=== Supplied records ===
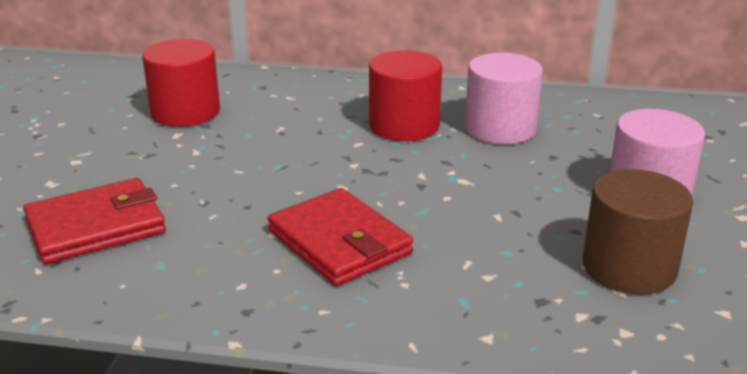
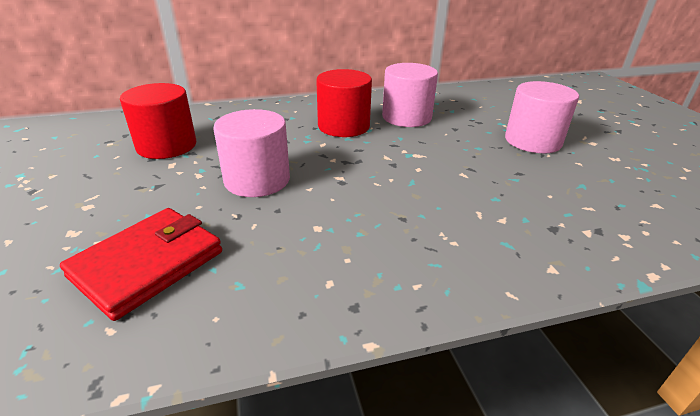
camera: 25 degrees left, 5 degrees up
red wallet [268,188,413,286] -> none
brown cylinder [583,169,693,294] -> none
none -> pink cylinder [213,109,290,197]

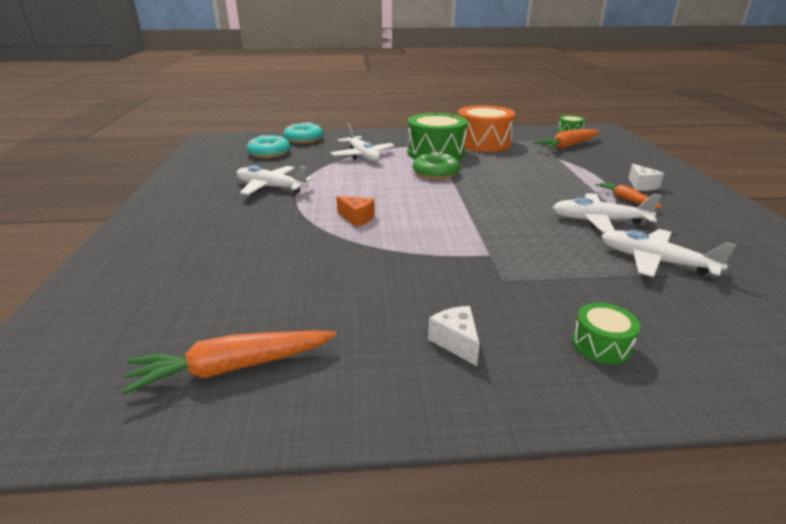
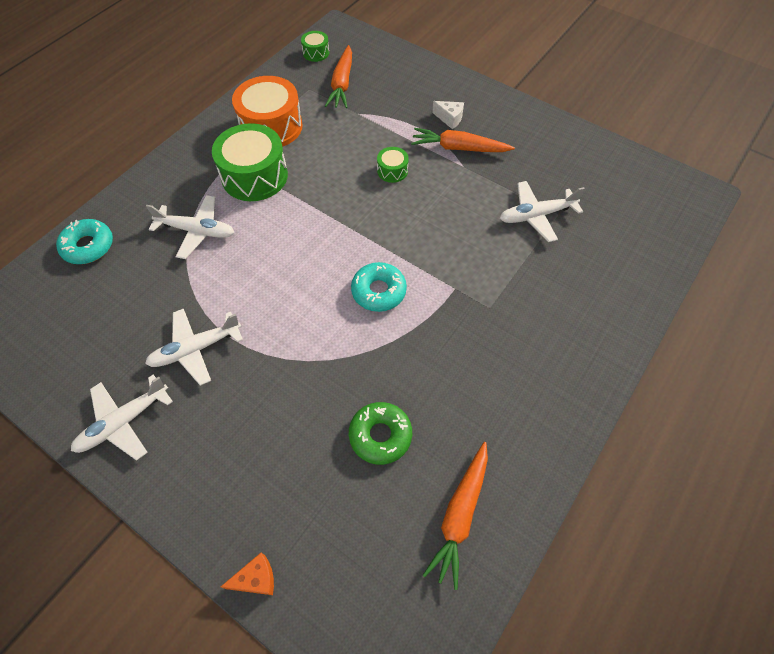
camera: 50 degrees left, 30 degrees up
turquoise donut [247,135,291,158] -> turquoise donut moved to [351,262,407,312]
orange cheese [336,196,375,227] -> orange cheese moved to [221,553,274,595]
green donut [413,152,460,179] -> green donut moved to [349,402,412,465]
white cheese [428,306,480,366] -> none
white plane [552,193,661,233] -> white plane moved to [71,374,173,461]
green drum [572,303,640,364] -> green drum moved to [377,147,409,183]
orange carrot [595,182,662,208] -> orange carrot [411,128,515,152], size x1.62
===
• _Work to be completed_: Without the pictures, repeat exactly the lines running from the line containing "none -> pink cylinder [213,109,290,197]" through the end of the data, both ends included.

• _Solution to this problem_:
none -> pink cylinder [213,109,290,197]

camera: 50 degrees left, 30 degrees up
turquoise donut [247,135,291,158] -> turquoise donut moved to [351,262,407,312]
orange cheese [336,196,375,227] -> orange cheese moved to [221,553,274,595]
green donut [413,152,460,179] -> green donut moved to [349,402,412,465]
white cheese [428,306,480,366] -> none
white plane [552,193,661,233] -> white plane moved to [71,374,173,461]
green drum [572,303,640,364] -> green drum moved to [377,147,409,183]
orange carrot [595,182,662,208] -> orange carrot [411,128,515,152], size x1.62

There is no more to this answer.